> RECORDED DATA

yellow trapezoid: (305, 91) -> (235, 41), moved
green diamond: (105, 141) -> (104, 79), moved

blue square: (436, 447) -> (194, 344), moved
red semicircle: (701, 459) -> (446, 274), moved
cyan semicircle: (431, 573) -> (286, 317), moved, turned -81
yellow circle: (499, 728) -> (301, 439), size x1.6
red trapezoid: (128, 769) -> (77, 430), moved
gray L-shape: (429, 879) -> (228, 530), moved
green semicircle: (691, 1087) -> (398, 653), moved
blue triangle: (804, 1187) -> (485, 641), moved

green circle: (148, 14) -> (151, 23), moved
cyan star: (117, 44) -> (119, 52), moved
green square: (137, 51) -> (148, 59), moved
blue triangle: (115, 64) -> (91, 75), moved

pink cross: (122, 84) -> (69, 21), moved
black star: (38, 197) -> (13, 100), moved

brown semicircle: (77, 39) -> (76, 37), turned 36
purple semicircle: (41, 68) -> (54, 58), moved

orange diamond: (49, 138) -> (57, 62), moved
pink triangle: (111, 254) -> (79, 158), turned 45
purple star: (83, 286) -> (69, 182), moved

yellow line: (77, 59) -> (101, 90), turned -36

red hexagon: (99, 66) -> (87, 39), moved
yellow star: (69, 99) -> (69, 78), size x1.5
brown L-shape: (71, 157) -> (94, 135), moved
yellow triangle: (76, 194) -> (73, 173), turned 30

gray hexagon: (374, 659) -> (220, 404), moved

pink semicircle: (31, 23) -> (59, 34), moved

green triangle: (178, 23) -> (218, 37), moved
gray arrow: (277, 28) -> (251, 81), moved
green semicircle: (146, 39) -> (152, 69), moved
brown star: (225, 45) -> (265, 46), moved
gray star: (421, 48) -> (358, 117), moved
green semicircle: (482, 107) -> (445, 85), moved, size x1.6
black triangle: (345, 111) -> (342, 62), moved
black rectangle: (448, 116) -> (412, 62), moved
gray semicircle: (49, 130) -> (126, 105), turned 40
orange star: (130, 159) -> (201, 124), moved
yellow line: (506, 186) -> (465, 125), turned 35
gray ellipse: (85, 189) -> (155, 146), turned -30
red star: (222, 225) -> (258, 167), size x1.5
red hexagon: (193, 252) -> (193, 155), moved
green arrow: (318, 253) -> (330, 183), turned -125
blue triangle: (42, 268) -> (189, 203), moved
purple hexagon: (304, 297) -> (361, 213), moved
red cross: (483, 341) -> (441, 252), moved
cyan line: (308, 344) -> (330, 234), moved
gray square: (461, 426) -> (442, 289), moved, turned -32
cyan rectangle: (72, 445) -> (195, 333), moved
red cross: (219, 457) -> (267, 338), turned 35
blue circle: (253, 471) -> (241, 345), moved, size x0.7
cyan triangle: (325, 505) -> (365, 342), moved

> WHAT THIS TASK INVOLVES
Copy out each line of the material above, word for word, from the first down to the line containing "gray L-shape: (429, 879) -> (228, 530), moved". Add nothing.

> WRITTEN RESPONSE
yellow trapezoid: (305, 91) -> (235, 41), moved
green diamond: (105, 141) -> (104, 79), moved

blue square: (436, 447) -> (194, 344), moved
red semicircle: (701, 459) -> (446, 274), moved
cyan semicircle: (431, 573) -> (286, 317), moved, turned -81
yellow circle: (499, 728) -> (301, 439), size x1.6
red trapezoid: (128, 769) -> (77, 430), moved
gray L-shape: (429, 879) -> (228, 530), moved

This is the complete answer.